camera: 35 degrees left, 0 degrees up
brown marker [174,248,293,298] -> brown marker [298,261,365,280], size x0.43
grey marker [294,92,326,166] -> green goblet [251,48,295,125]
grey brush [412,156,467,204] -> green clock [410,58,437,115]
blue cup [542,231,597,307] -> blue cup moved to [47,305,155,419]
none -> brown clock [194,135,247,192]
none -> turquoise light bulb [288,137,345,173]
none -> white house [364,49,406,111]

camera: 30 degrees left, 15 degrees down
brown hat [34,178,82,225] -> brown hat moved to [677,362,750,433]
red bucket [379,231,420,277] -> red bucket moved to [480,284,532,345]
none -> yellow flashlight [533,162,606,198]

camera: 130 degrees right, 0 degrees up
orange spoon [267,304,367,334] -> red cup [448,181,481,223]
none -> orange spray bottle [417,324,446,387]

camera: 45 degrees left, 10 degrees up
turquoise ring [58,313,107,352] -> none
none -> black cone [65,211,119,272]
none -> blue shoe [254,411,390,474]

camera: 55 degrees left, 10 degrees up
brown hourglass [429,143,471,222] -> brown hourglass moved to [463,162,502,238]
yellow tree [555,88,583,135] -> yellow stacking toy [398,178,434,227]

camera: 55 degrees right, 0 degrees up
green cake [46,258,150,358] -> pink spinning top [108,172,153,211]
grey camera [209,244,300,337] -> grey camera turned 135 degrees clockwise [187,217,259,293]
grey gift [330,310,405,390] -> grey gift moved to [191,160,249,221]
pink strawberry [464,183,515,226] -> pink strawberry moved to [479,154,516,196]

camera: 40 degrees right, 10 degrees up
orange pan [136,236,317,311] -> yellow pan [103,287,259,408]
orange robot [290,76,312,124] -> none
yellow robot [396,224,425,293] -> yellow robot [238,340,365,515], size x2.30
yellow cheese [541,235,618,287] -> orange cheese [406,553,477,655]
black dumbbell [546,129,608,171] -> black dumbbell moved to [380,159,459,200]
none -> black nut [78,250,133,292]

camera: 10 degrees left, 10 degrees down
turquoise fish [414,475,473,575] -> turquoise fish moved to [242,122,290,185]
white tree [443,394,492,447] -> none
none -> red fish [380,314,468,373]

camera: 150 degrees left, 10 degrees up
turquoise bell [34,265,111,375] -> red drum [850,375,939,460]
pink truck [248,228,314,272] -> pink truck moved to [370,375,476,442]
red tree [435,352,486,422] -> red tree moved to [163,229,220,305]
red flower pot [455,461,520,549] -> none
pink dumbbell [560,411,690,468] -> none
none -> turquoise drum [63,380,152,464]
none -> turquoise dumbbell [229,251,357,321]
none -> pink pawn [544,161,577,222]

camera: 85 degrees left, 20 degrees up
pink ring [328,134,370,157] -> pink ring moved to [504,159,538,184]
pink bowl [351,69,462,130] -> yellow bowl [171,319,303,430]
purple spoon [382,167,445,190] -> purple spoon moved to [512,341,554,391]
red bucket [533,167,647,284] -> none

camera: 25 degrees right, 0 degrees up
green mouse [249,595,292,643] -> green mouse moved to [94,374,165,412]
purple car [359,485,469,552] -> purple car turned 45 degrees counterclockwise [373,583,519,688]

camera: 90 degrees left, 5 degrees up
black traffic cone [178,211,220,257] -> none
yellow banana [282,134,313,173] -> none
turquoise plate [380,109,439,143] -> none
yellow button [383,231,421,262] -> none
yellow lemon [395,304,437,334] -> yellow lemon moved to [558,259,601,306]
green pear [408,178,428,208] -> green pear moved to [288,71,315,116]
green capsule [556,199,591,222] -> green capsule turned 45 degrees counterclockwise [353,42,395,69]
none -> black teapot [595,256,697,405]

**Exercise brief:**
Output every record exactly as written, with nothing dropped.

**Problem solution:**
camera: 35 degrees left, 0 degrees up
brown marker [174,248,293,298] -> brown marker [298,261,365,280], size x0.43
grey marker [294,92,326,166] -> green goblet [251,48,295,125]
grey brush [412,156,467,204] -> green clock [410,58,437,115]
blue cup [542,231,597,307] -> blue cup moved to [47,305,155,419]
none -> brown clock [194,135,247,192]
none -> turquoise light bulb [288,137,345,173]
none -> white house [364,49,406,111]

camera: 30 degrees left, 15 degrees down
brown hat [34,178,82,225] -> brown hat moved to [677,362,750,433]
red bucket [379,231,420,277] -> red bucket moved to [480,284,532,345]
none -> yellow flashlight [533,162,606,198]

camera: 130 degrees right, 0 degrees up
orange spoon [267,304,367,334] -> red cup [448,181,481,223]
none -> orange spray bottle [417,324,446,387]

camera: 45 degrees left, 10 degrees up
turquoise ring [58,313,107,352] -> none
none -> black cone [65,211,119,272]
none -> blue shoe [254,411,390,474]

camera: 55 degrees left, 10 degrees up
brown hourglass [429,143,471,222] -> brown hourglass moved to [463,162,502,238]
yellow tree [555,88,583,135] -> yellow stacking toy [398,178,434,227]

camera: 55 degrees right, 0 degrees up
green cake [46,258,150,358] -> pink spinning top [108,172,153,211]
grey camera [209,244,300,337] -> grey camera turned 135 degrees clockwise [187,217,259,293]
grey gift [330,310,405,390] -> grey gift moved to [191,160,249,221]
pink strawberry [464,183,515,226] -> pink strawberry moved to [479,154,516,196]

camera: 40 degrees right, 10 degrees up
orange pan [136,236,317,311] -> yellow pan [103,287,259,408]
orange robot [290,76,312,124] -> none
yellow robot [396,224,425,293] -> yellow robot [238,340,365,515], size x2.30
yellow cheese [541,235,618,287] -> orange cheese [406,553,477,655]
black dumbbell [546,129,608,171] -> black dumbbell moved to [380,159,459,200]
none -> black nut [78,250,133,292]

camera: 10 degrees left, 10 degrees down
turquoise fish [414,475,473,575] -> turquoise fish moved to [242,122,290,185]
white tree [443,394,492,447] -> none
none -> red fish [380,314,468,373]

camera: 150 degrees left, 10 degrees up
turquoise bell [34,265,111,375] -> red drum [850,375,939,460]
pink truck [248,228,314,272] -> pink truck moved to [370,375,476,442]
red tree [435,352,486,422] -> red tree moved to [163,229,220,305]
red flower pot [455,461,520,549] -> none
pink dumbbell [560,411,690,468] -> none
none -> turquoise drum [63,380,152,464]
none -> turquoise dumbbell [229,251,357,321]
none -> pink pawn [544,161,577,222]

camera: 85 degrees left, 20 degrees up
pink ring [328,134,370,157] -> pink ring moved to [504,159,538,184]
pink bowl [351,69,462,130] -> yellow bowl [171,319,303,430]
purple spoon [382,167,445,190] -> purple spoon moved to [512,341,554,391]
red bucket [533,167,647,284] -> none

camera: 25 degrees right, 0 degrees up
green mouse [249,595,292,643] -> green mouse moved to [94,374,165,412]
purple car [359,485,469,552] -> purple car turned 45 degrees counterclockwise [373,583,519,688]

camera: 90 degrees left, 5 degrees up
black traffic cone [178,211,220,257] -> none
yellow banana [282,134,313,173] -> none
turquoise plate [380,109,439,143] -> none
yellow button [383,231,421,262] -> none
yellow lemon [395,304,437,334] -> yellow lemon moved to [558,259,601,306]
green pear [408,178,428,208] -> green pear moved to [288,71,315,116]
green capsule [556,199,591,222] -> green capsule turned 45 degrees counterclockwise [353,42,395,69]
none -> black teapot [595,256,697,405]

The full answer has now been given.